_What you will do_
Locate every line in the rows below that contains the string "acciaccatura", and copy each of those lines.

════════════════════

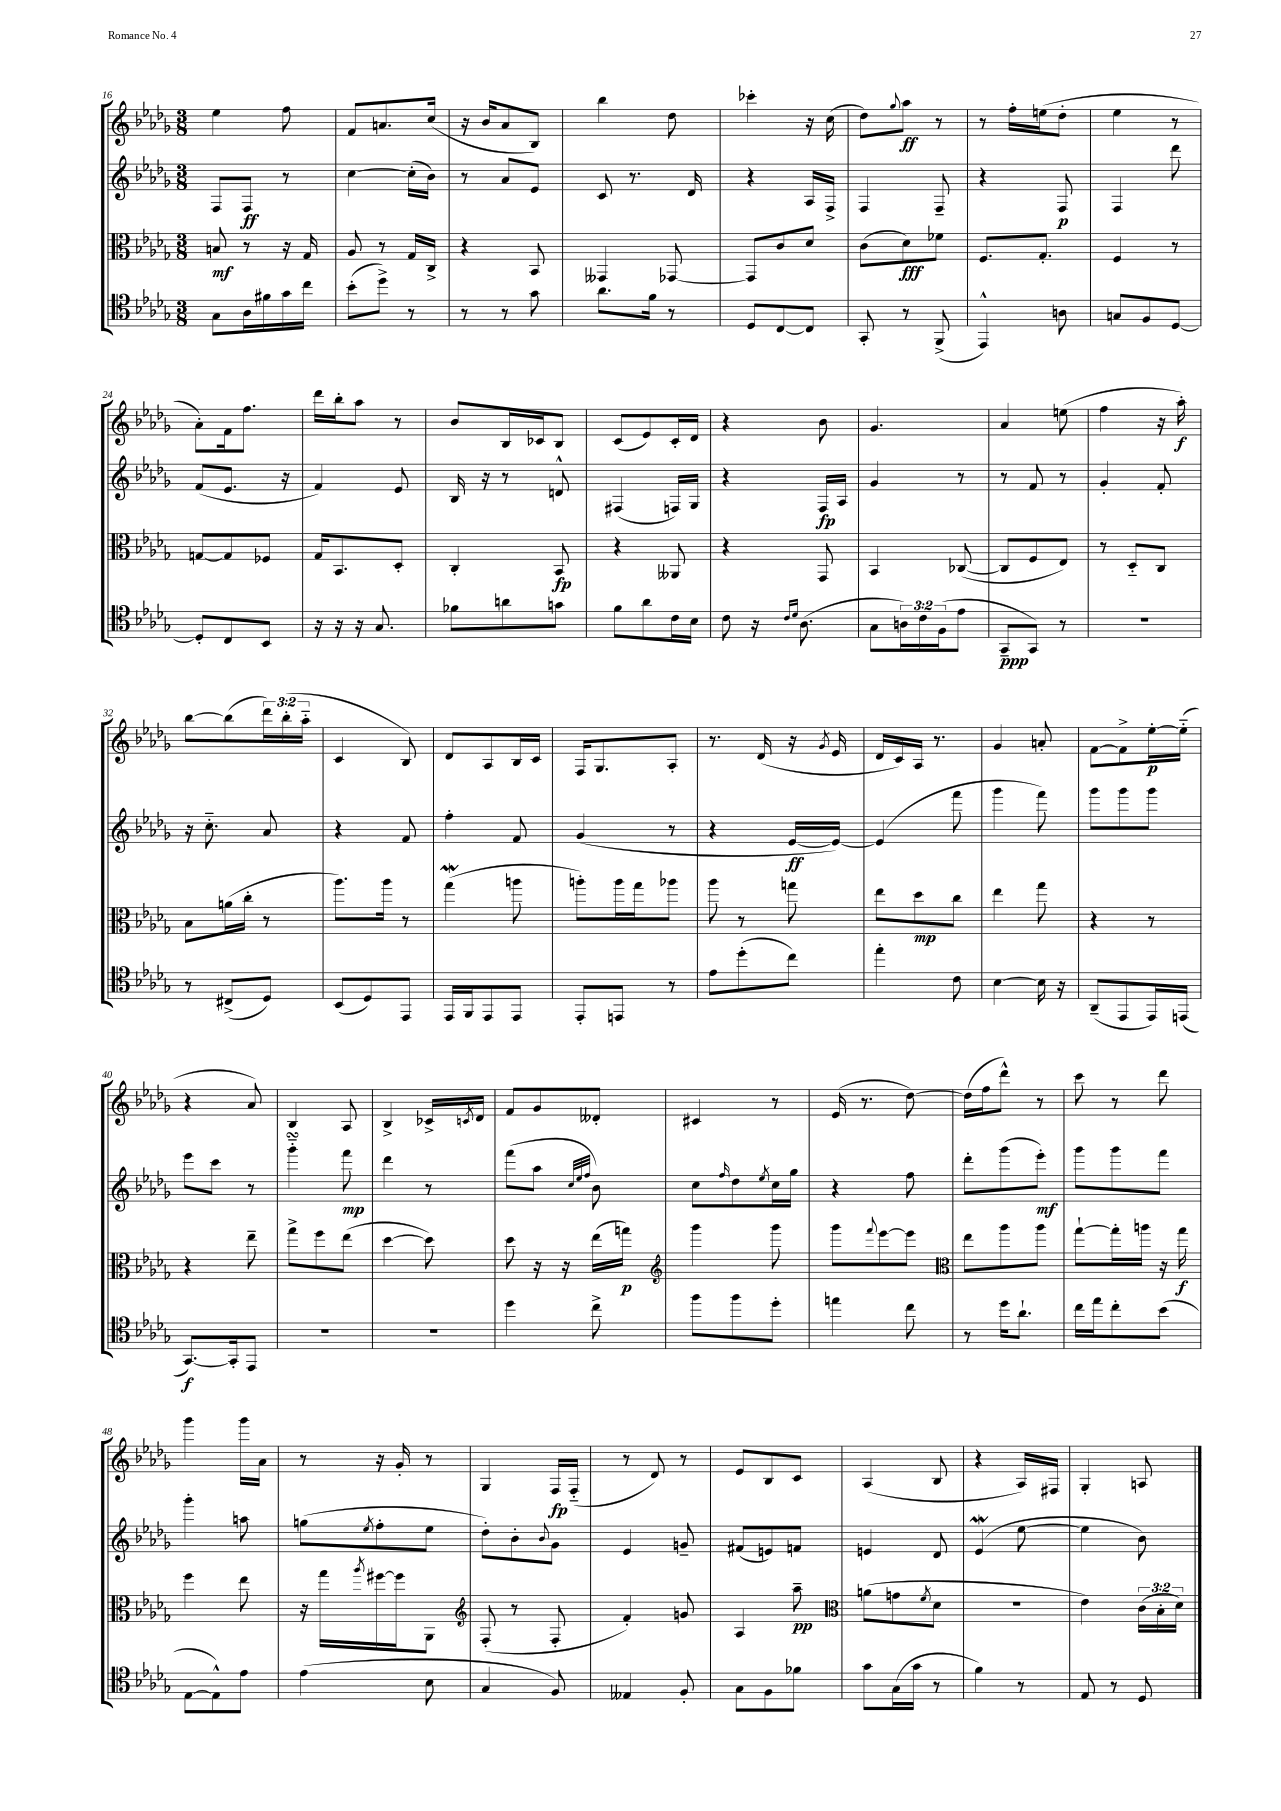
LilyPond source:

<<
\new StaffGroup <<
\new Staff = "s0" {
    \clef treble \key des \major \numericTimeSignature \time 3/8 \override Staff.TupletNumber.text = #tuplet-number::calc-fraction-text
    ees''4 f''8 |
    f'8 a'8. c''16( |
    r16 bes'16 aes'8 bes8) |
    bes''4 des''8 |
    ces'''4-. r16 c''16( |
    des''8) \appoggiatura { ges''8 } aes''8\ff r8 |
    r8 f''16-. e''16( des''8-. |
    ees''4 r8 |
    aes'8-.) f'16 f''8. |
    des'''16 bes''16-. aes''8 r8 |
    bes'8 bes16 ces'16 bes8 |
    c'8( ees'8) c'16-. des'16 |
    r4 bes'8 |
    ges'4. |
    aes'4 e''8( |
    f''4 r16 aes''16-.\f) |
    bes''8~ bes''8( \tuplet 3/2 { des'''16) bes''16-.( aes''16-_ } |
    c'4 bes8) |
    des'8 aes8 bes16 c'16 |
    f16 ges8. aes8-. |
    r8. des'16( r16 \acciaccatura { ges'8 } ees'16 |
    des'16 c'16) aes16 r8. |
    ges'4 a'8-. |
    f'8~ f'8-> ees''16~-.\p ees''16-_( |
    r4 aes'8) |
    bes4 aes8 |
    bes4-> ces'16-> \acciaccatura { c'8 } des'16 |
    f'8 ges'8 deses'8-. |
    cis'4 r8 |
    ees'16( r8. des''8~) |
    des''16( f''16 des'''8-^) r8 |
    c'''8 r8 des'''8 |
    ges'''4 ges'''16 aes'16 |
    r8 r16 ges'16-. r8 |
    ges4 f16\fp f16-_( |
    r8 des'8) r8 |
    ees'8 bes8 c'8 |
    aes4( bes8 |
    r4 aes16) fis16 |
    ges4-. a8 \bar "|." |
}
\new Staff = "s1" {
    \clef treble \key des \major \numericTimeSignature \time 3/8
    f8 f8\ff r8 |
    c''4~ c''16-.( bes'16) |
    r8 aes'8 ees'8 |
    c'8 r8. des'16 |
    r4 aes16 f16-> |
    f4 f8-- |
    r4 f8\p |
    f4 des'''8 |
    f'8( ees'8. r16 |
    f'4) ees'8 |
    bes16 r16 r8 d'8-^ |
    fis4( f16) ges16 |
    r4 f16\fp aes16 |
    ges'4 r8 |
    r8 f'8 r8 |
    ges'4-. f'8-. |
    r16 c''8.-_ aes'8 |
    r4 f'8 |
    f''4-. f'8 |
    ges'4( r8 |
    r4 ees'16~\ff ees'16~) |
    ees'4( f'''8 |
    ges'''4 f'''8) |
    ges'''8 ges'''8 ges'''8 |
    ees'''8 c'''8 r8 |
    ges'''4-_\turn f'''8\mp |
    des'''4 r8 |
    f'''8( aes''8 \grace { c''32 ees''32 f''32 } bes'8) |
    c''8 \grace { f''16 } des''8 \acciaccatura { ees''8 } c''16 ges''16 |
    r4 f''8 |
    des'''8-. ges'''8( ees'''8-.\mf) |
    ges'''8 ges'''8 f'''8 |
    ges'''4-. a''8 |
    g''8( \acciaccatura { ees''8 } f''8-. ees''8 |
    des''8-.) bes'8-. \appoggiatura { bes'8 } ges'8 |
    ees'4 g'8-- |
    fis'8( e'8) f'8 |
    e'4 des'8 |
    ees'4\mordent( ees''8~ |
    ees''4 bes'8) \bar "|." |
}
\new Staff = "s2" {
    \clef alto \key des \major \numericTimeSignature \time 3/8 \override Staff.TupletNumber.text = #tuplet-number::calc-fraction-text
    b8\mf r8 r16 ges16 |
    aes8 r8 ges16 c16-> |
    r4 bes,8 |
    geses,4 ges,8~ |
    ges,8 c'8 des'8 |
    c'8( des'8\fff) fes'8 |
    f8. ges8.-. |
    f4 r8 |
    g8~ g8 fes8 |
    ges16 bes,8. des8-. |
    c4-. bes,8\fp |
    r4 aeses,8 |
    r4 ges,8 |
    bes,4 ces8~( |
    ces8 f8 ees8) |
    r8 des8-_ c8 |
    bes8 a'16( c''16-. r8 |
    aes''8.) aes''16 r8 |
    ges''4\mordent( a''8 |
    a''8-.) a''16 ges''16 aes''8 |
    aes''8 r8 g''8 |
    ees''8 des''8\mp c''8 |
    ees''4 ges''8 |
    r4 r8 |
    r4 ees''8-- |
    ges''8-> f''8 ees''8( |
    des''4~ des''8) |
    des''8 r16 r16 ees''16( g''16\p) |
    \clef treble ges'''4 ges'''8 |
    ges'''8 \appoggiatura { f'''8 } ees'''8~ ees'''8 |
    \clef alto ees''8 aes''8 aes''8 |
    ges''8~-! ges''16-. a''16 r16 ges''16\f |
    f''4 ees''8 |
    r16 ges''16 \acciaccatura { aes''8 } fis''16~ fis''16 aes,8 |
    \clef treble f8-.( r8 f8-. |
    f'4-.) g'8 |
    aes4 aes''8--\pp |
    \clef alto a'8( g'8 \acciaccatura { f'8 } des'8 |
    R4. |
    ees'4) \tuplet 3/2 { c'16( bes16-. des'16) } \bar "|." |
}
\new Staff = "s3" {
    \clef tenor \key des \major \numericTimeSignature \time 3/8 \override Staff.TupletNumber.text = #tuplet-number::calc-fraction-text
    ges8 aes16 fis'16 ges'16 c''16 |
    bes'8-.( des''8->) r8 |
    r8 r8 ges'8 |
    aes'8. f'16 r8 |
    des8 c8~ c8 |
    ges,8-. r8 f,8->( |
    ees,4-^) a8 |
    g8 f8 des8~ |
    des8-. c8 bes,8 |
    r16 r16 r16 ges8. |
    fes'8 a'8 g'8 |
    f'8 aes'8 c'16 bes16 |
    c'8 r16 \grace { c'16 des'16 } aes8.( |
    ges8 \tuplet 3/2 { a16) c'16 f16( } ees'8 |
    ges,8--\ppp ges,8) r8 |
    R4. |
    r8 cis8->( des8) |
    bes,8( des8) ees,8 |
    ees,16 f,16 ees,8 ees,8 |
    ees,8-. e,8 r8 |
    ees'8 des''8-.( c''8) |
    ees''4-. c'8 |
    bes4~ bes16 r16 |
    aes,8--( ees,8 ees,16) e,16( |
    ges,8.~\f) ges,16-. ees,8 |
    R4. |
    R4. |
    des''4 c''8-> |
    f''8 f''8 des''8-. |
    e''4 c''8 |
    r8 des''16 aes'8.-! |
    c''16 ees''16 c''8-. bes'8( |
    ees8~ ees8-^) ees'8 |
    ees'4( bes8 |
    ges4 f8) |
    eeses4 f8-. |
    ges8 f8 fes'8 |
    ges'8 ges16( ges'16 r8 |
    f'4) r8 |
    ees8 r8 des8 \bar "|." |
}
>>
>>
\layout { \context { \Score currentBarNumber = #16 } }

════════════════════

_Result of the exercise_
    r8. des'16( r16 \acciaccatura { ges'8 } ees'16 |
    bes4-> ces'16-> \acciaccatura { c'8 } des'16 |
    c''8 \grace { f''16 } des''8 \acciaccatura { ees''8 } c''16 ges''16 |
    g''8( \acciaccatura { ees''8 } f''8-. ees''8 |
    r16 ges''16 \acciaccatura { aes''8 } fis''16~ fis''16 aes,8 |
    \clef alto a'8( g'8 \acciaccatura { f'8 } des'8 |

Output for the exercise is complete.